### [Task statement]
Return the entries below in their exact form, leaving the pictures out.

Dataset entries
_____

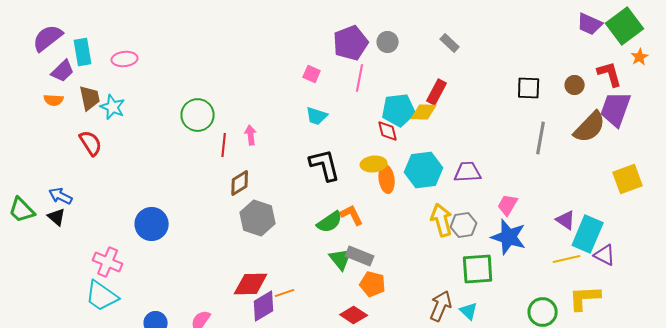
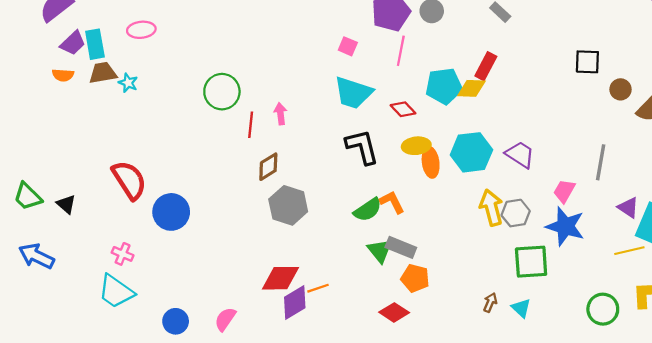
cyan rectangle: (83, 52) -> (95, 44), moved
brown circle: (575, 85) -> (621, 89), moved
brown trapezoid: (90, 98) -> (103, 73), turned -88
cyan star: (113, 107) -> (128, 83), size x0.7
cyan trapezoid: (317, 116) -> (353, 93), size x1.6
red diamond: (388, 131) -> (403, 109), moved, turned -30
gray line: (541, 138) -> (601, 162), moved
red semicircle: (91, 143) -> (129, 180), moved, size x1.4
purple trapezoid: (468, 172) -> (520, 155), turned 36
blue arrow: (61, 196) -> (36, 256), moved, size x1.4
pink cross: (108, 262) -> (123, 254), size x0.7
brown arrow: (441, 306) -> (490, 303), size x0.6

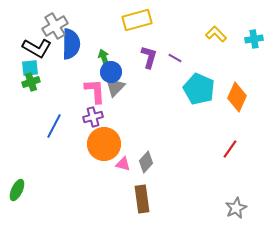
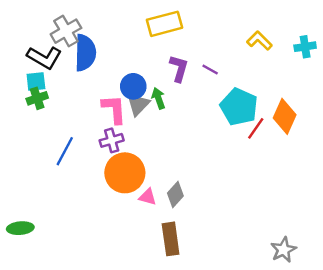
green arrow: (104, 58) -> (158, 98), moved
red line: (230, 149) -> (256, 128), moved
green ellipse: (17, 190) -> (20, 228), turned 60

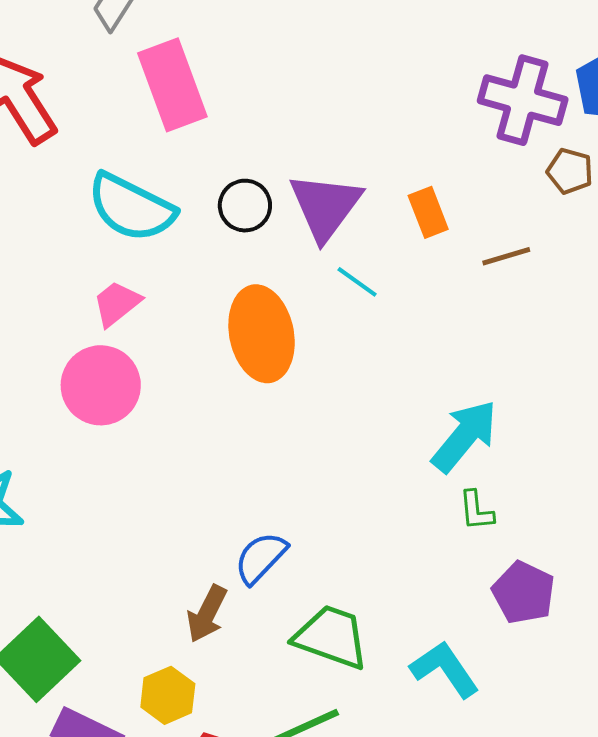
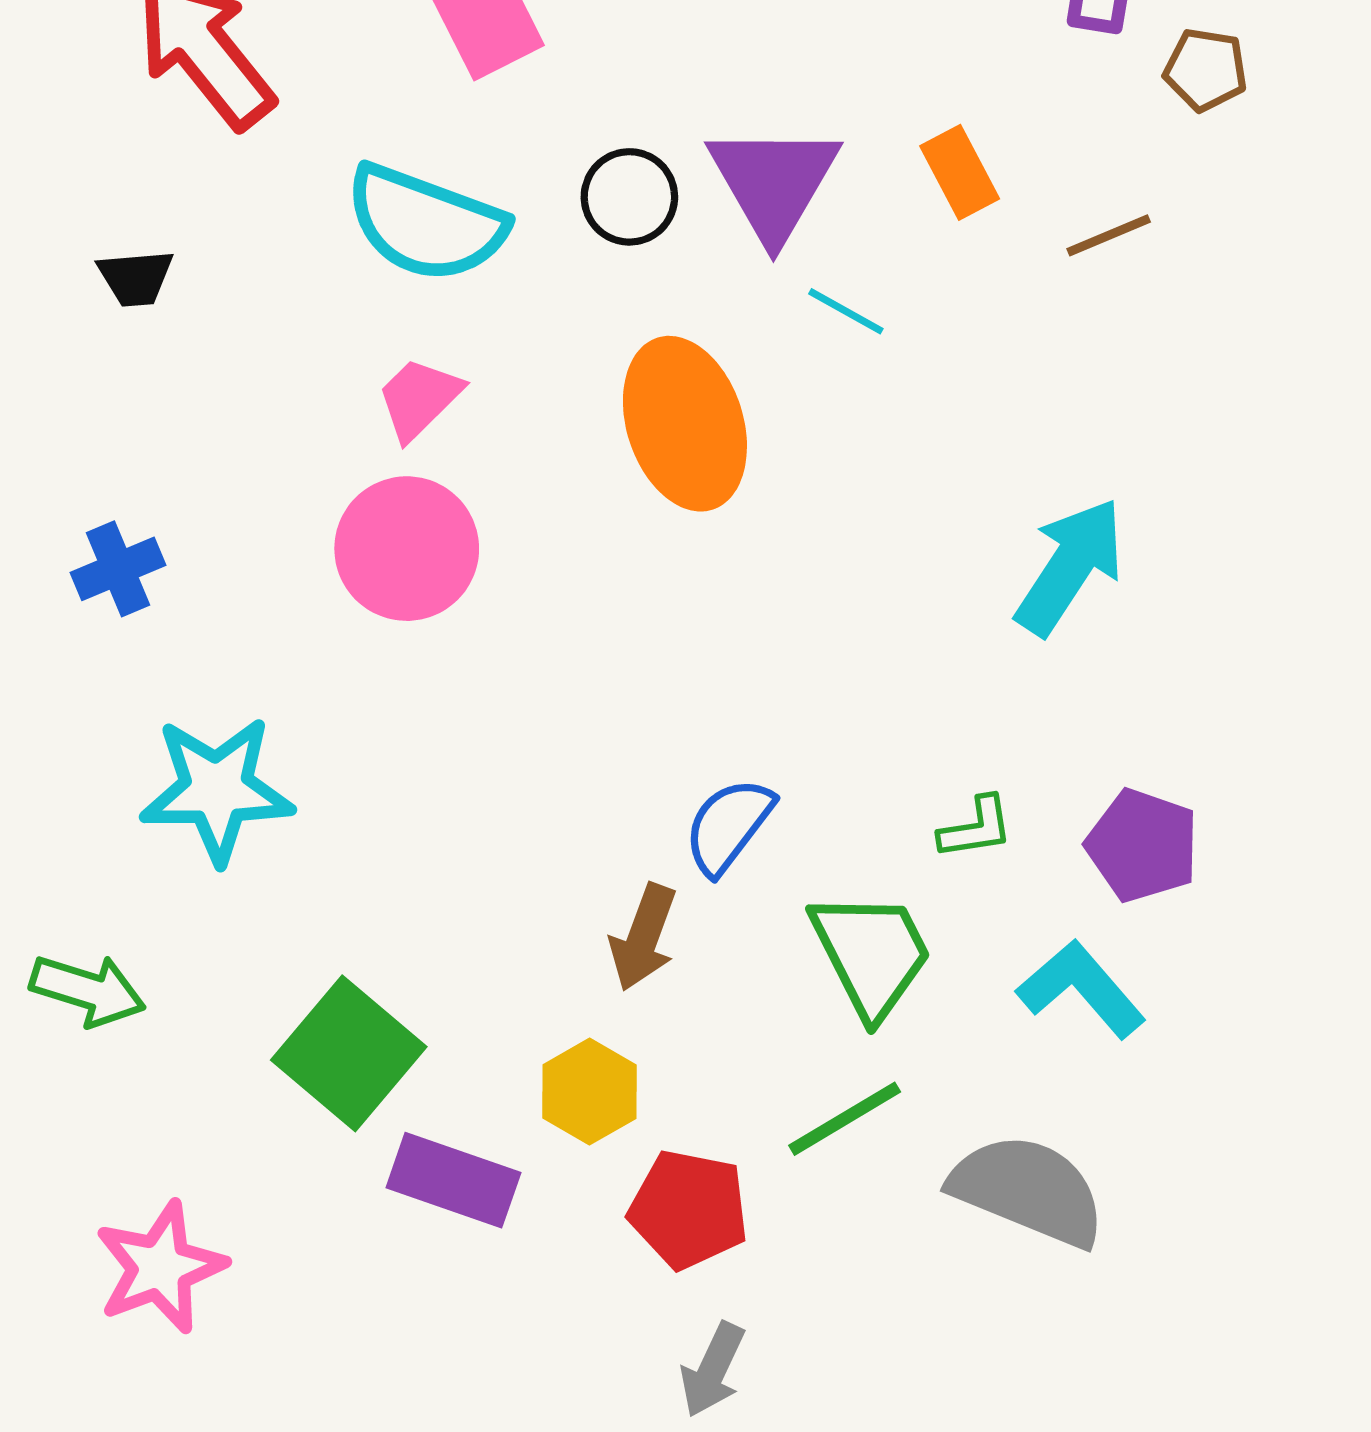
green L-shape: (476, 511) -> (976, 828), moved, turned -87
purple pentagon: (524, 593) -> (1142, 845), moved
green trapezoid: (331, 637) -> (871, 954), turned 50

_____

### [Result of the exercise]
cyan rectangle: (83, 52) -> (95, 44), moved
brown circle: (575, 85) -> (621, 89), moved
brown trapezoid: (90, 98) -> (103, 73), turned -88
cyan star: (113, 107) -> (128, 83), size x0.7
cyan trapezoid: (317, 116) -> (353, 93), size x1.6
red diamond: (388, 131) -> (403, 109), moved, turned -30
gray line: (541, 138) -> (601, 162), moved
red semicircle: (91, 143) -> (129, 180), moved, size x1.4
purple trapezoid: (468, 172) -> (520, 155), turned 36
blue arrow: (61, 196) -> (36, 256), moved, size x1.4
pink cross: (108, 262) -> (123, 254), size x0.7
brown arrow: (441, 306) -> (490, 303), size x0.6

green arrow: (104, 58) -> (158, 98), moved
red line: (230, 149) -> (256, 128), moved
green ellipse: (17, 190) -> (20, 228), turned 60

green L-shape: (476, 511) -> (976, 828), moved, turned -87
purple pentagon: (524, 593) -> (1142, 845), moved
green trapezoid: (331, 637) -> (871, 954), turned 50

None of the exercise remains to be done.